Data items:

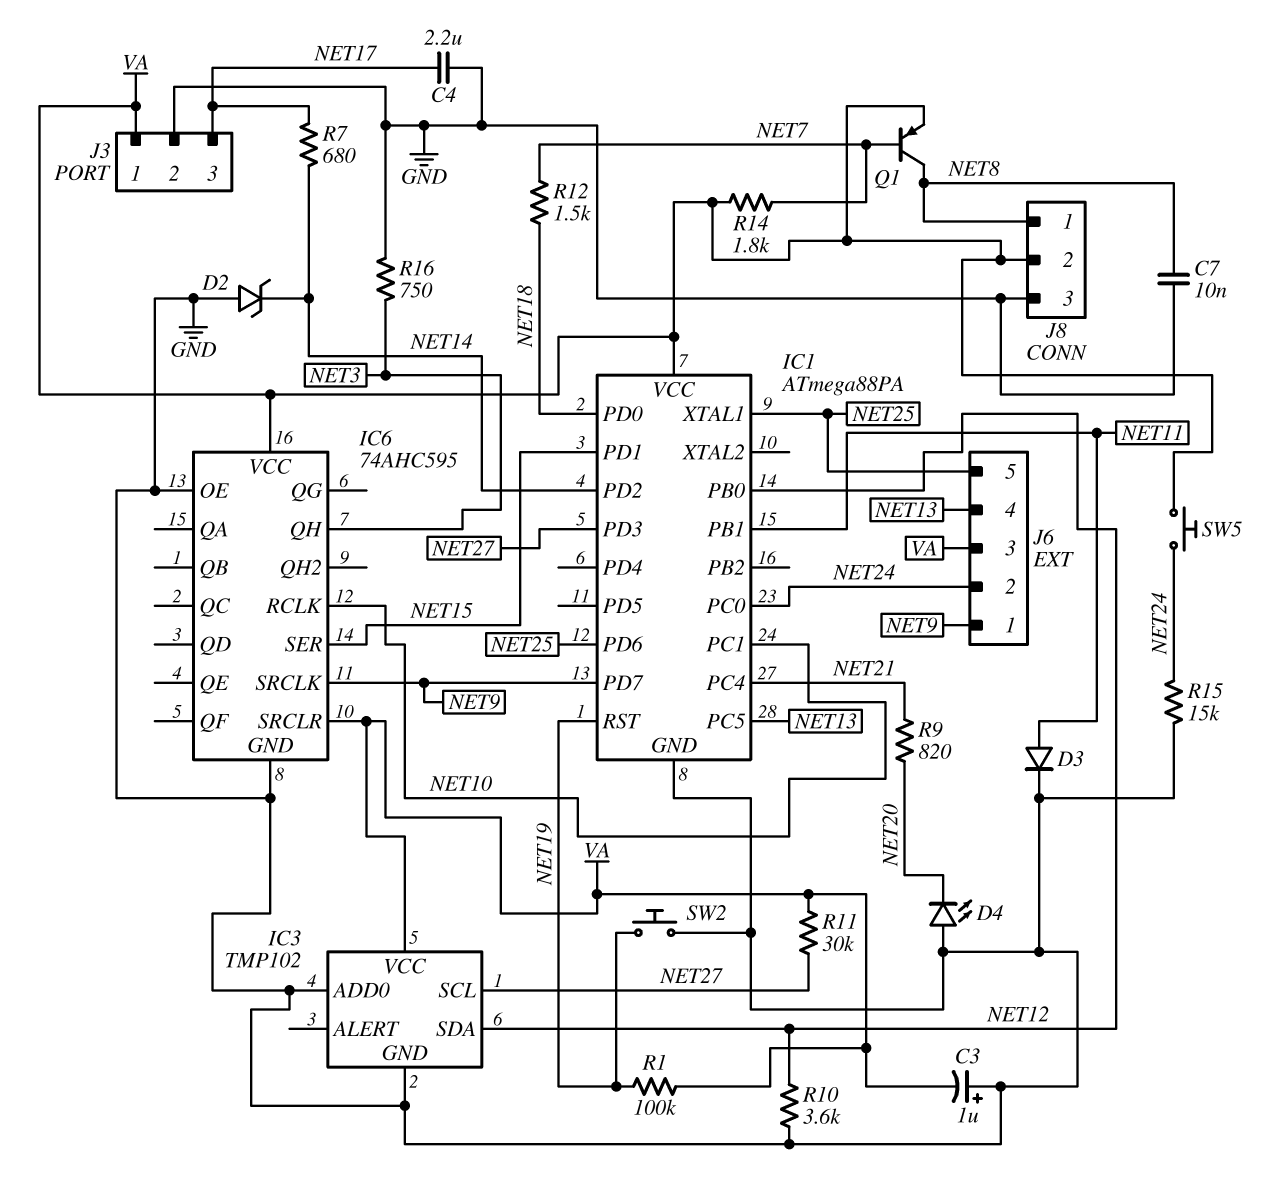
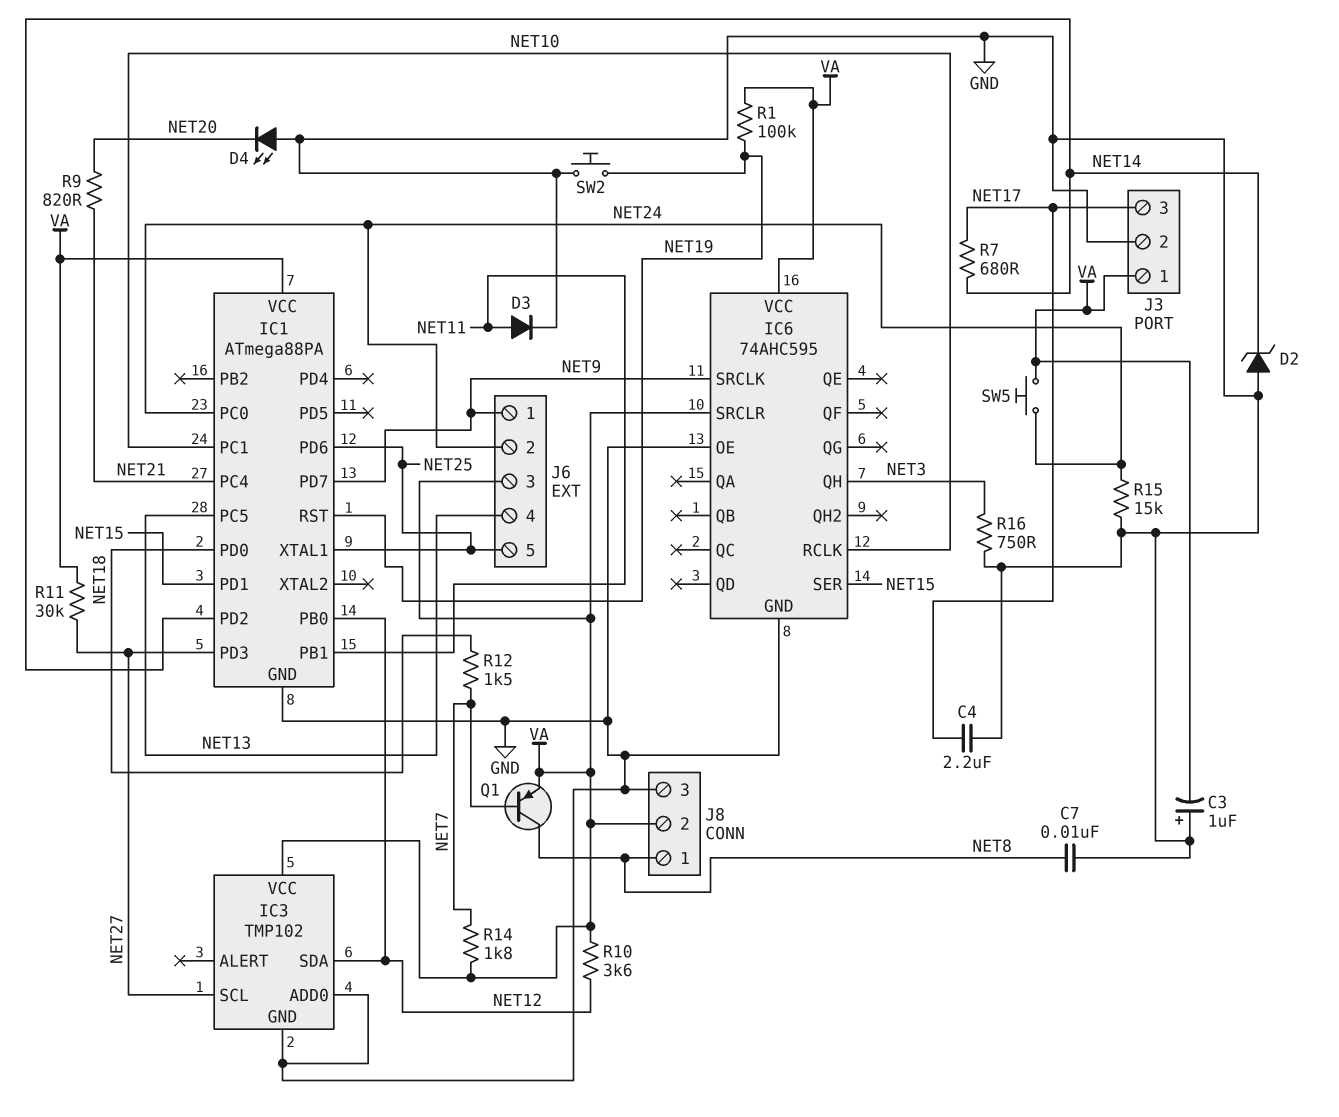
R10: 3.6k (GND, NET12) -> 3.6k (NET12, VA)

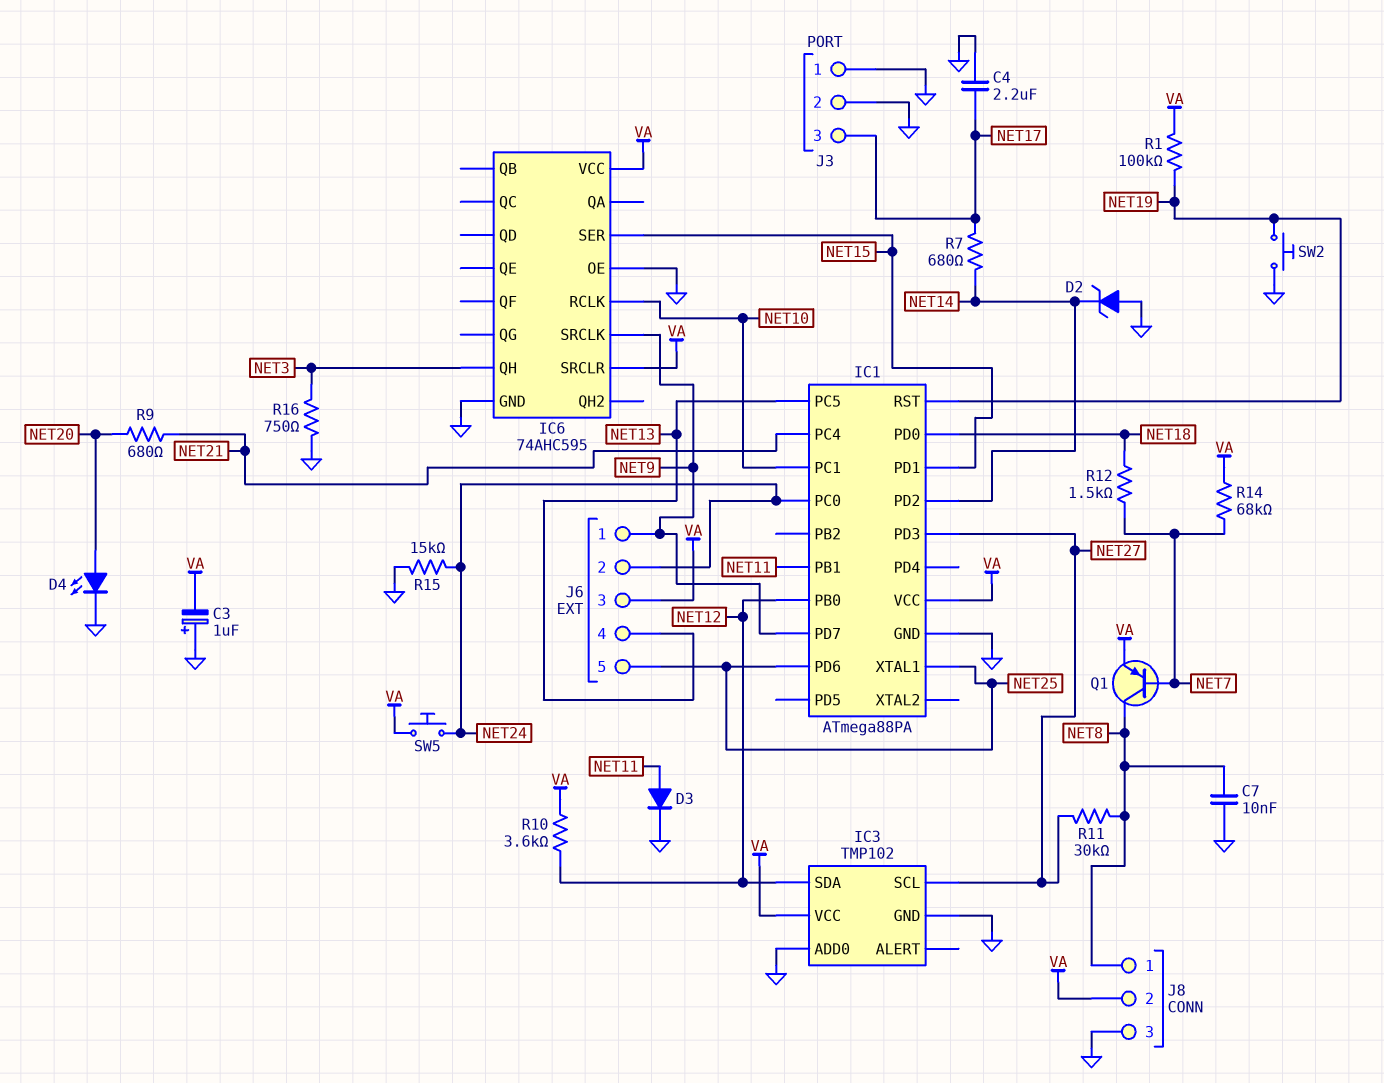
D4: LED (A GND, K NET20) -> LED (A NET20, K GND)
J3 pin 1: VA -> GND
R9: 820 (NET20, NET21) -> 680 (NET20, NET21)
R11: 30k (NET27, VA) -> 30k (NET8, NET27)
R14: 1.8k (NET7, VA) -> 68k (NET7, VA)

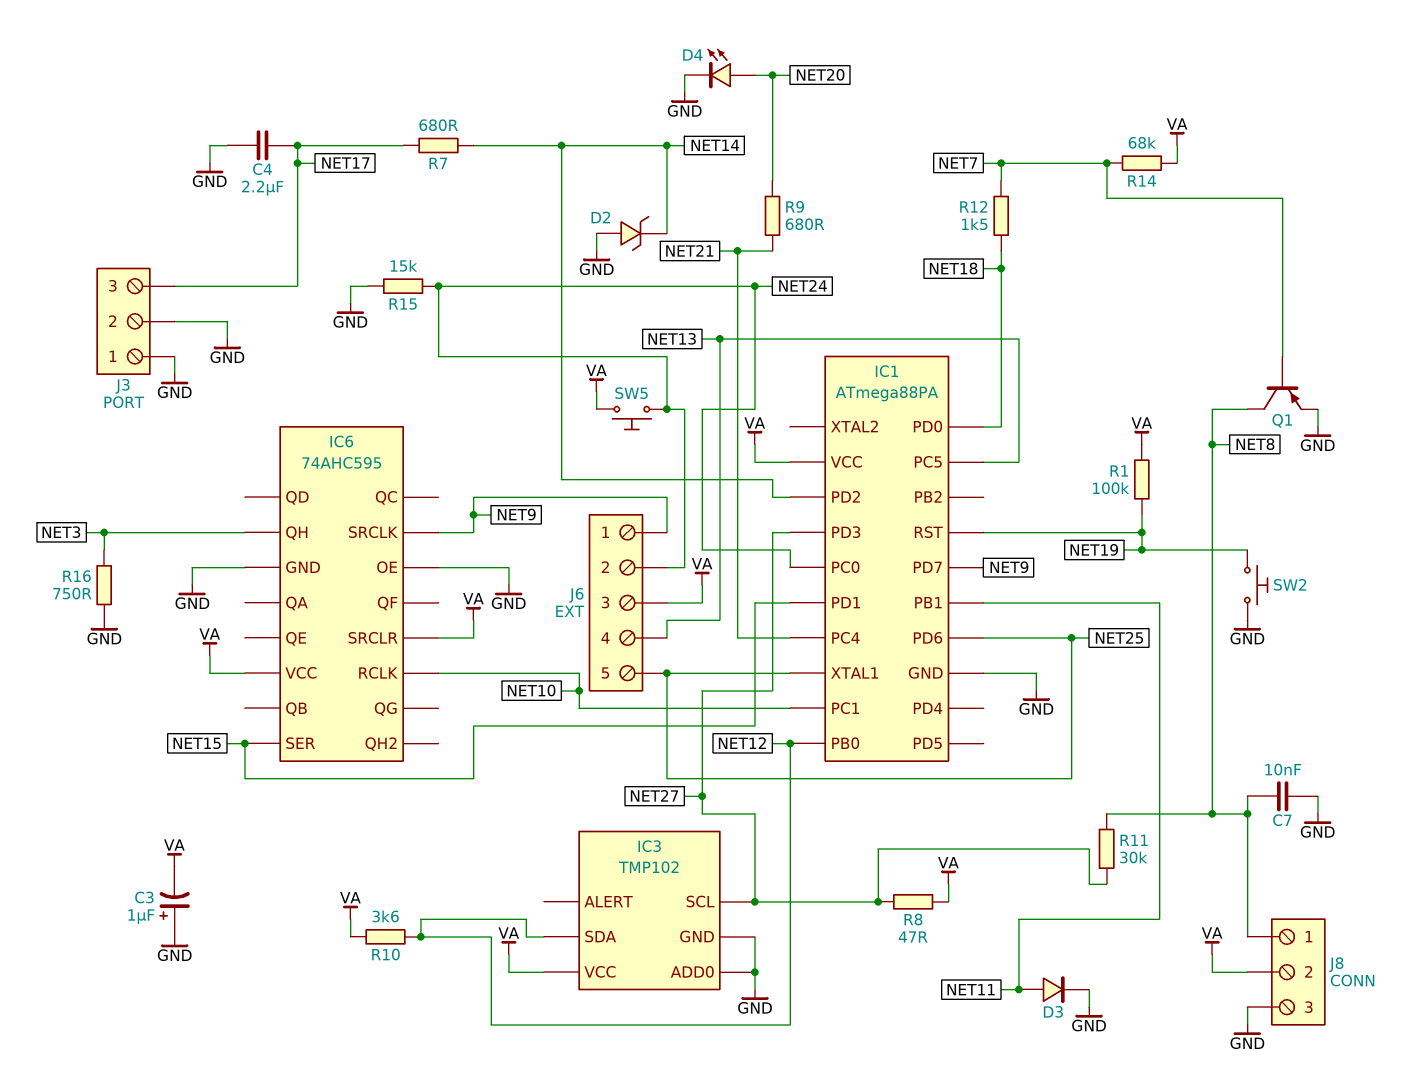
Q1: PNP (B NET7, C NET8, E VA) -> PNP (B NET7, C NET8, E GND)
R8: none -> 47 (NET27, VA)

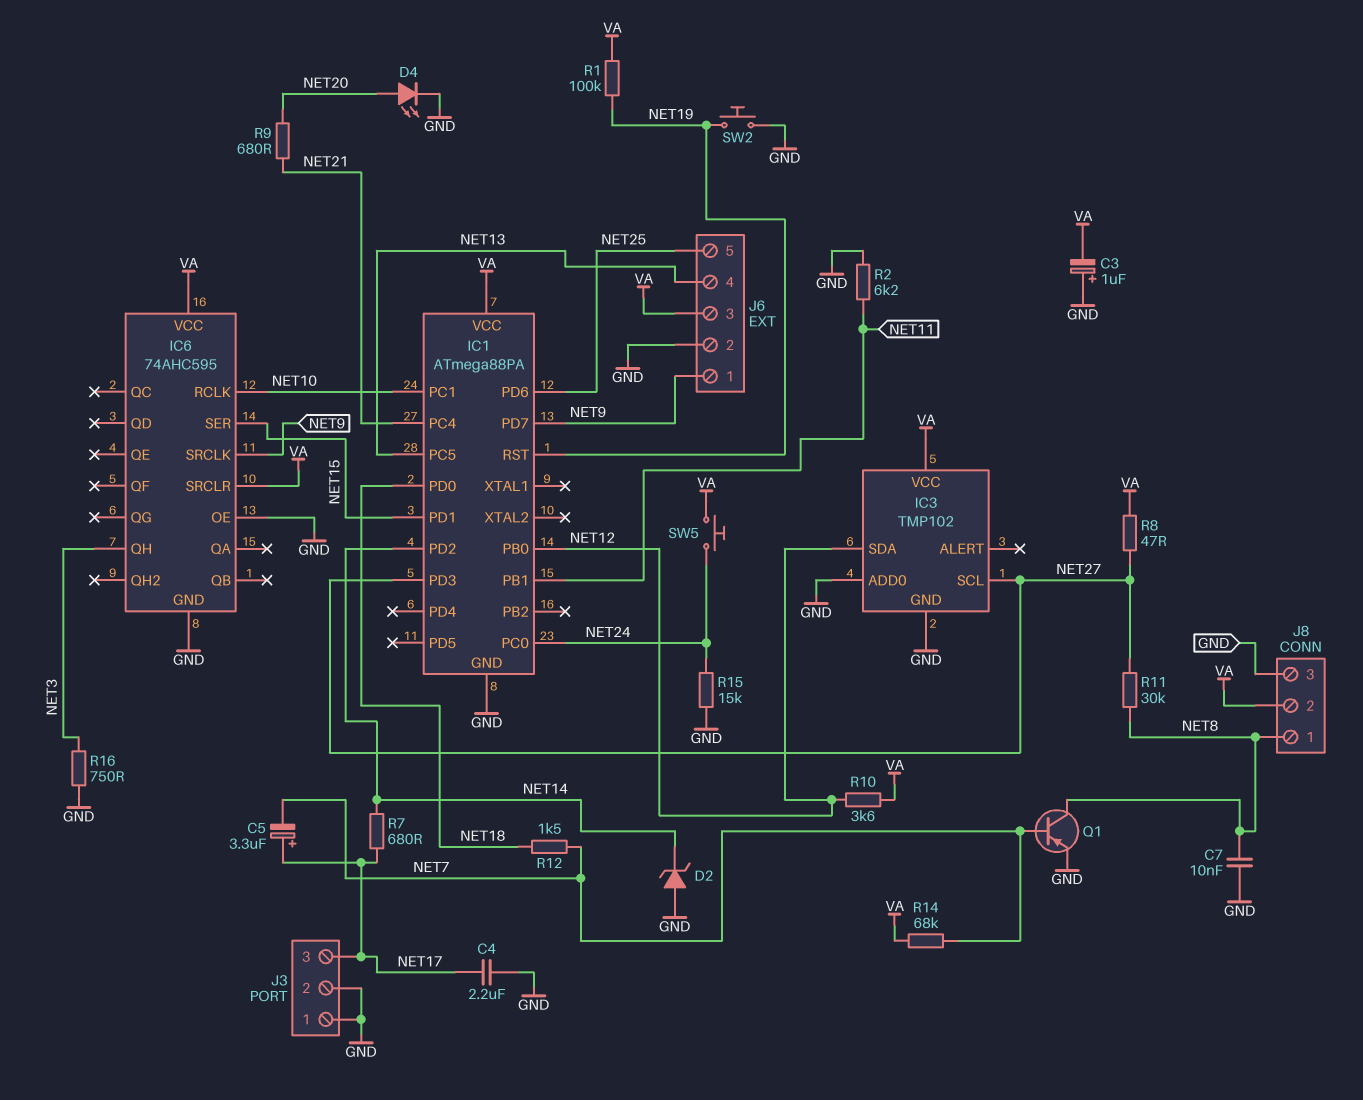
C5: none -> 3.3uF (plus NET17, minus NET7)
D3: diode (A NET11, K GND) -> none
IC1 pin XTAL1: NET25 -> none
J6 pin 2: NET24 -> GND
R2: none -> 6.2k (GND, NET11)

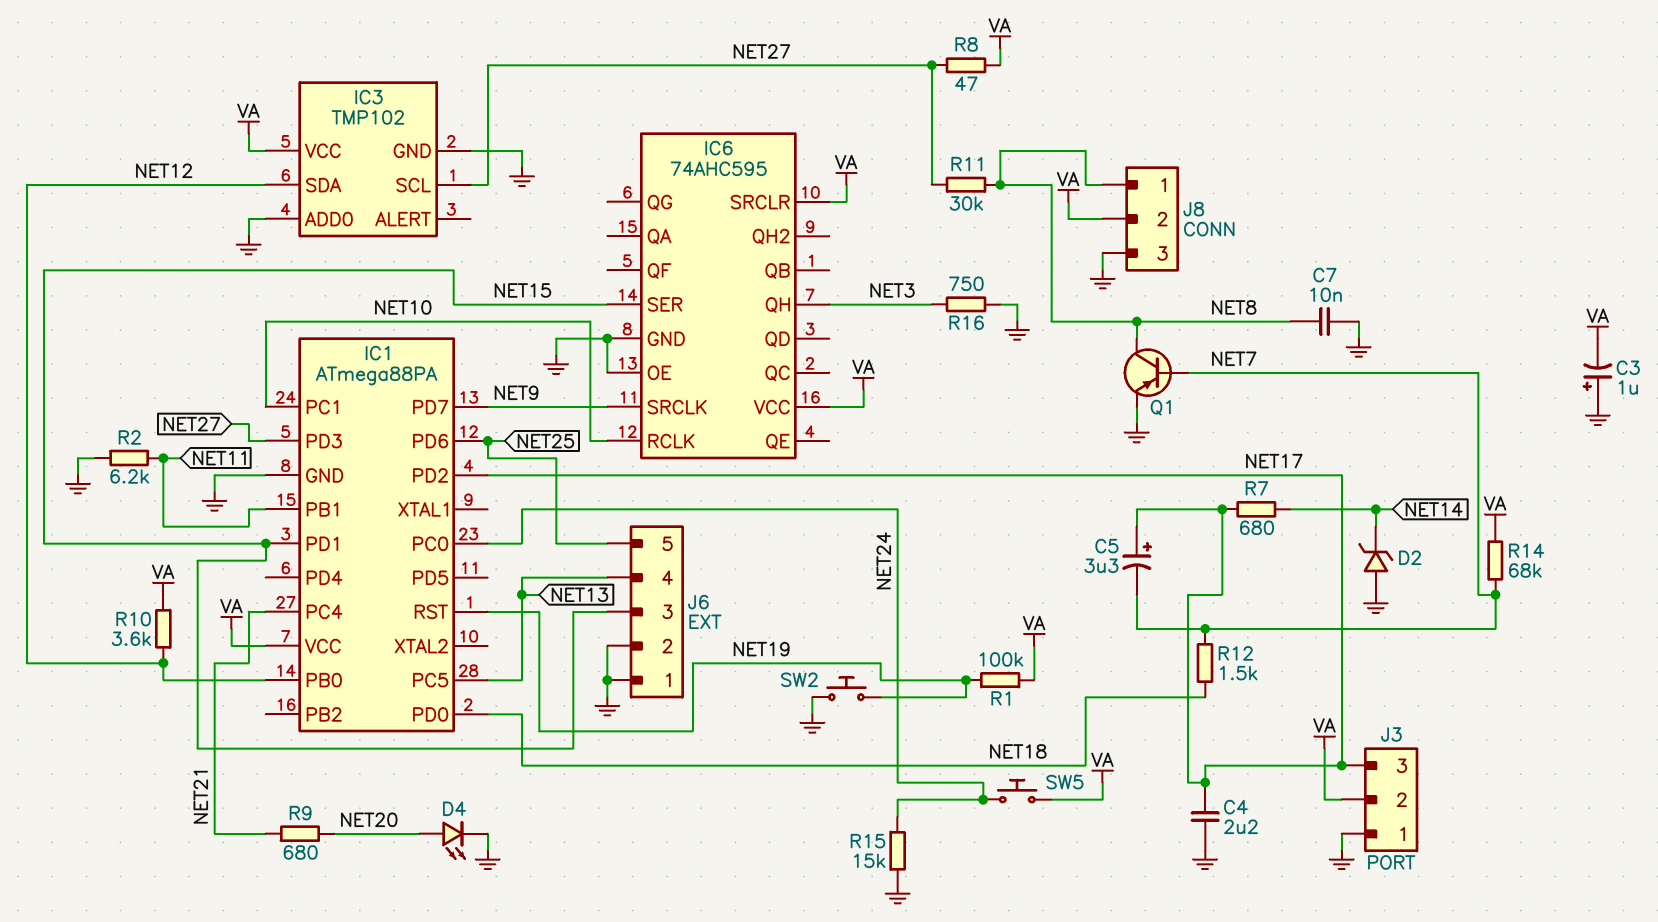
IC1 pin PD2: NET14 -> NET17
J3 pin 2: GND -> VA
J6 pin 1: NET9 -> GND
J6 pin 3: VA -> NET15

TASK BRIEF:
The required output is each line of the entries that contains the word "none".

ANSWER TO THE EXERCISE:
R8: none -> 47 (NET27, VA)
C5: none -> 3.3uF (plus NET17, minus NET7)
D3: diode (A NET11, K GND) -> none
IC1 pin XTAL1: NET25 -> none
R2: none -> 6.2k (GND, NET11)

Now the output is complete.